» Problem statement
Up to and including the line that contains "voiture (bleu) 712, 206, 84, 48", write out every line of the entries exactly, beginning with the first. Omit the pictures.

*** Material for this task ***

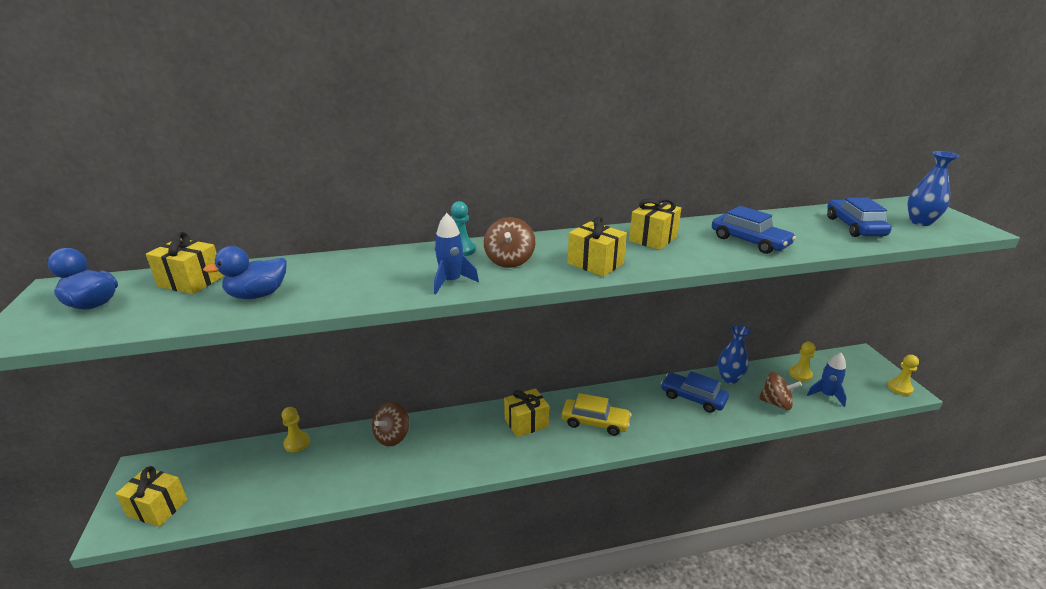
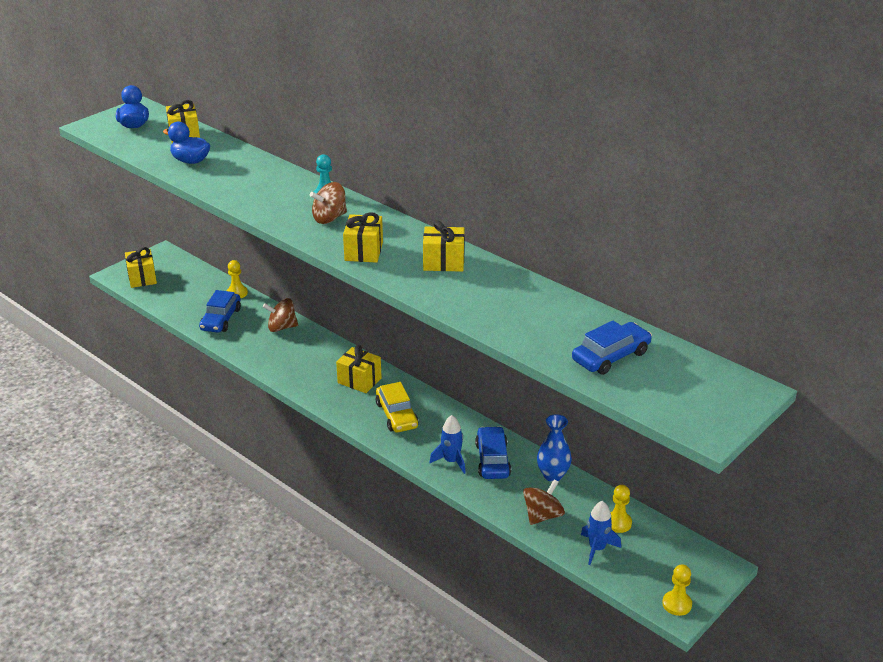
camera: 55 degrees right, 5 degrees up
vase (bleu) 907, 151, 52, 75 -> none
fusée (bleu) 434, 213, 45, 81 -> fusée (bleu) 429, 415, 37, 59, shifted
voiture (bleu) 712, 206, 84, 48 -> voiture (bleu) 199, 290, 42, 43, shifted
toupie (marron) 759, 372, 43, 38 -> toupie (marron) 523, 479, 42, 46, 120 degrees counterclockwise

*** End of Material for this task ***

» Exercise solution
camera: 55 degrees right, 5 degrees up
vase (bleu) 907, 151, 52, 75 -> none
fusée (bleu) 434, 213, 45, 81 -> fusée (bleu) 429, 415, 37, 59, shifted
voiture (bleu) 712, 206, 84, 48 -> voiture (bleu) 199, 290, 42, 43, shifted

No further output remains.